Exercise objective: Leaving out all images, return the entries below exactly.
Exercise inputs below:
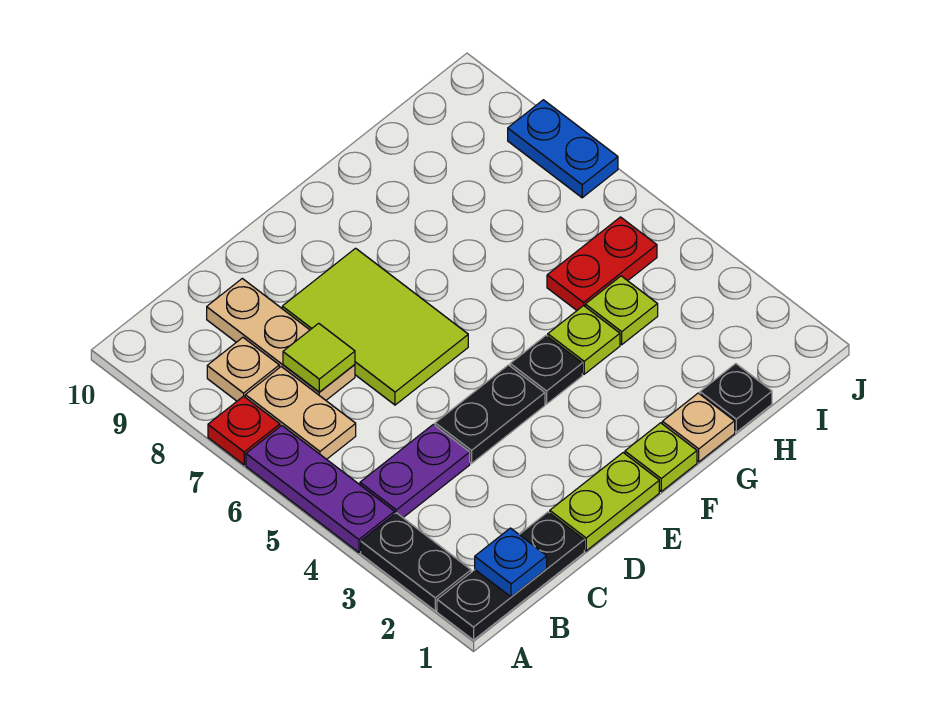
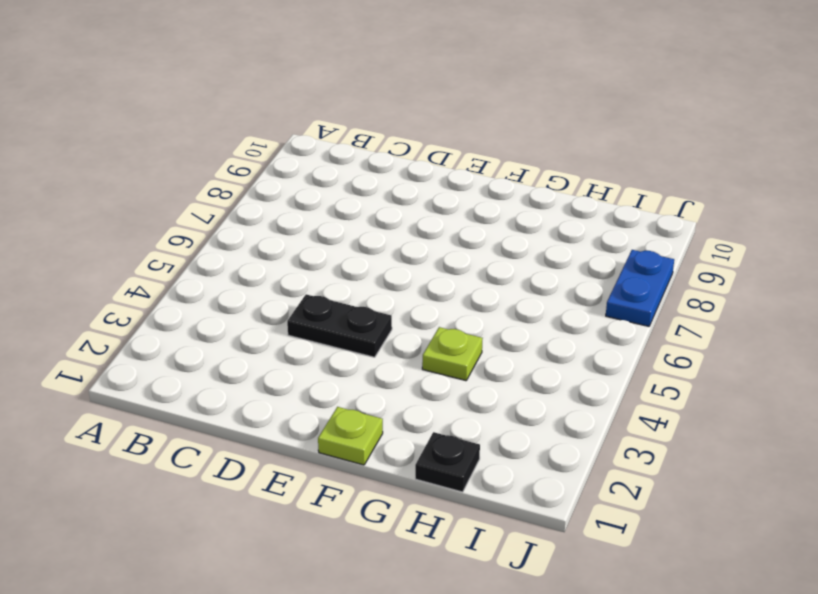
none -> black plate A1:C1 level 1
none -> black plate A2:A3 level 1
none -> purple plate A4:A6 level 1

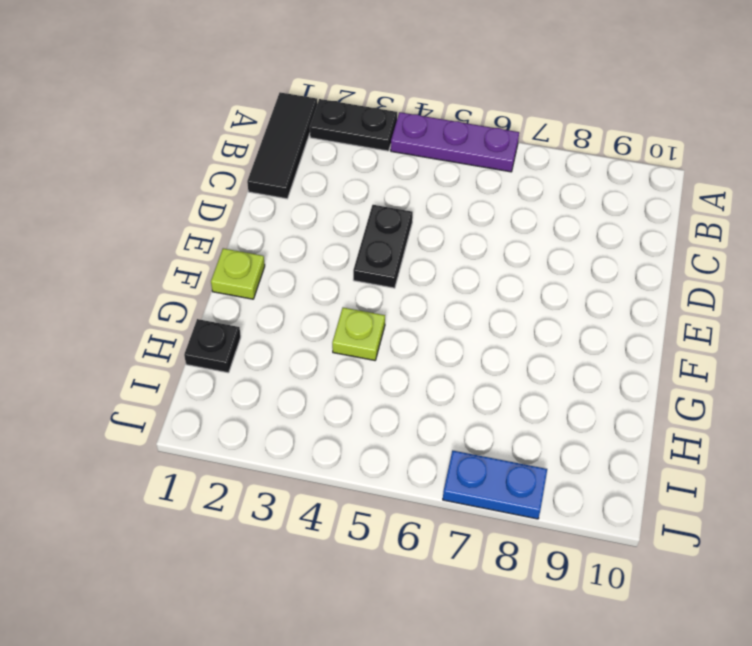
black tile A1:C1 level 1 -> black plate A1:C1 level 1
none -> red plate A7 level 1
none -> purple plate B4:C4 level 1
none -> tan plate B6:B7 level 1

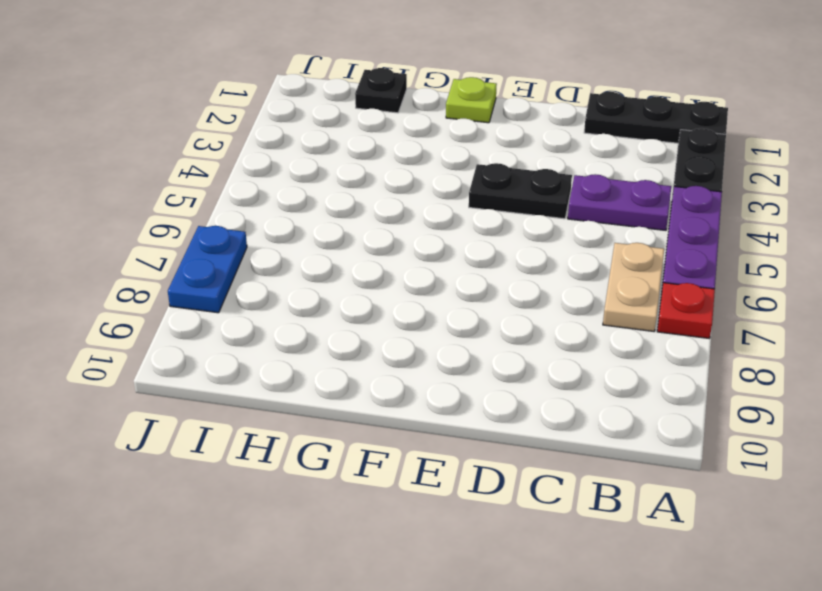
none -> tan plate B8 level 1
none -> tan plate C7:C9 level 1
none -> lime plate D1:E1 level 1

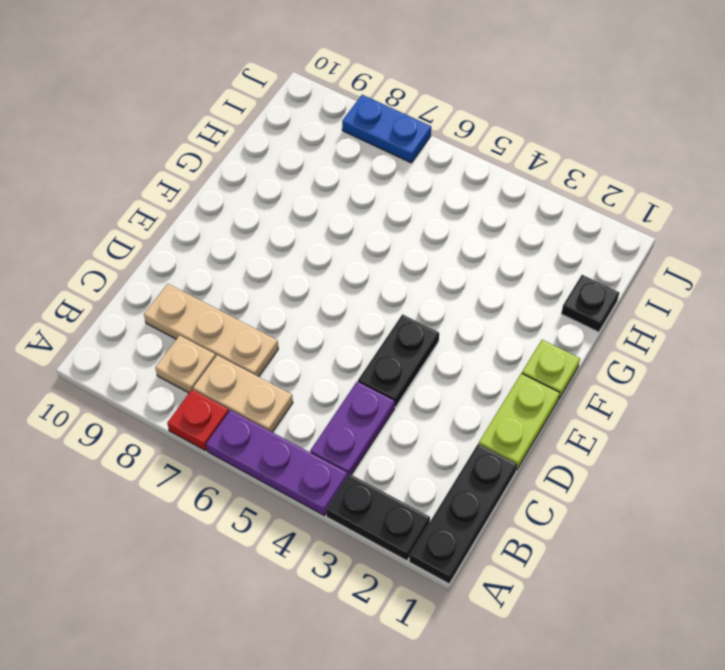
none -> lime tile D6:E8 level 1
none -> black plate F4 level 1
none -> tan plate G1 level 1

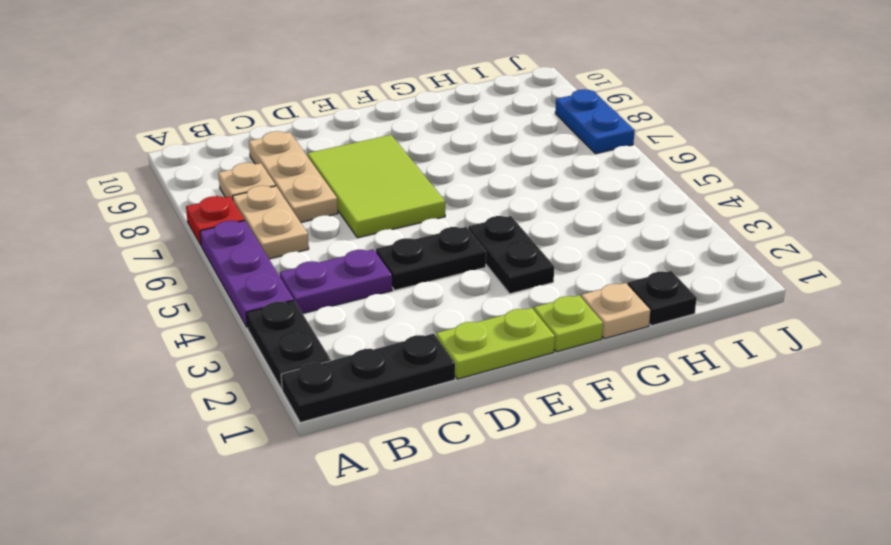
black plate F3:F4 level 1 -> black plate F4 level 1
none -> lime plate G4 level 1
none -> lime plate H4 level 1
none -> red plate H5:I5 level 1

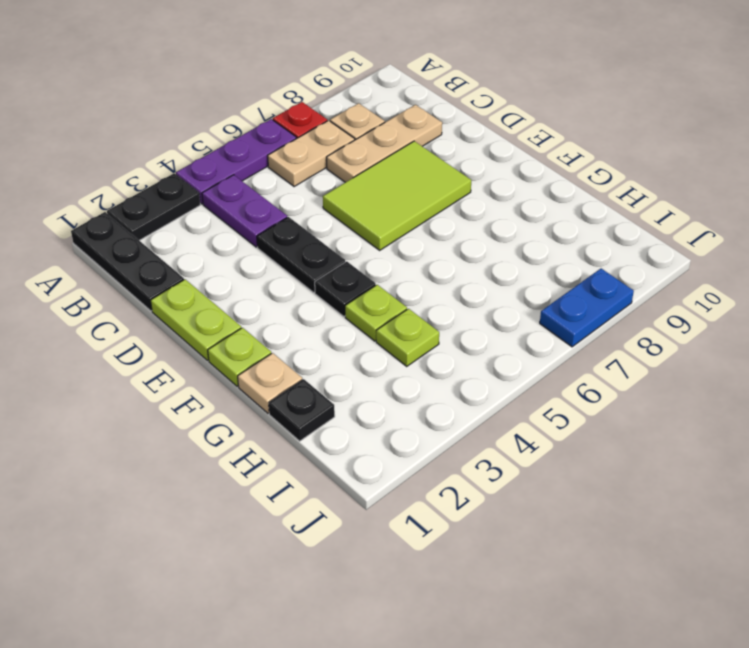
none -> red plate H5:I5 level 1
none -> blue plate B1 level 2
none -> lime tile C7 level 2

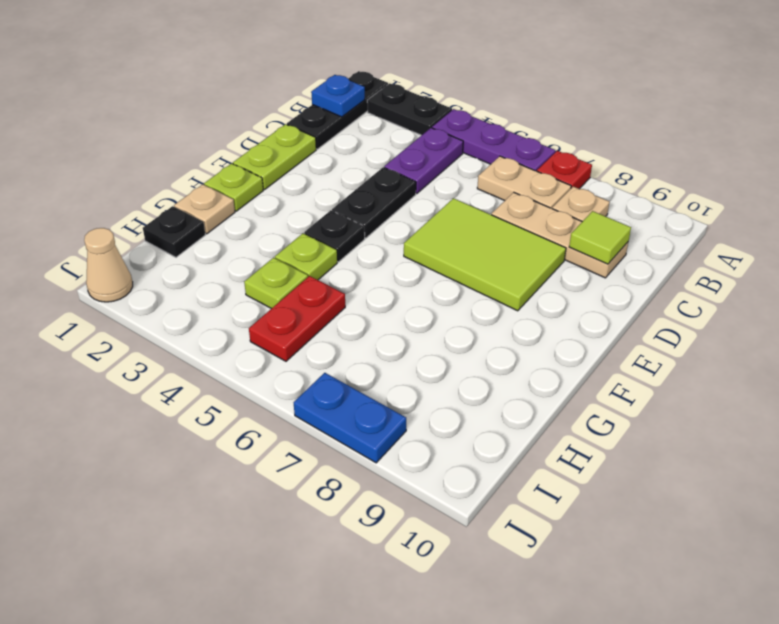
lime tile C9 level 2 -> lime tile C7 level 2
tan cone J1 level 1 -> none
End of Exercise inputs.
Output:
none -> black plate A1:C1 level 1
none -> black plate A2:A3 level 1
none -> purple plate A4:A6 level 1

black tile A1:C1 level 1 -> black plate A1:C1 level 1
none -> red plate A7 level 1
none -> purple plate B4:C4 level 1
none -> tan plate B6:B7 level 1

none -> tan plate B8 level 1
none -> tan plate C7:C9 level 1
none -> lime plate D1:E1 level 1

none -> lime tile D6:E8 level 1
none -> black plate F4 level 1
none -> tan plate G1 level 1

black plate F3:F4 level 1 -> black plate F4 level 1
none -> lime plate G4 level 1
none -> lime plate H4 level 1
none -> red plate H5:I5 level 1

none -> red plate H5:I5 level 1
none -> blue plate B1 level 2
none -> lime tile C7 level 2

lime tile C9 level 2 -> lime tile C7 level 2
tan cone J1 level 1 -> none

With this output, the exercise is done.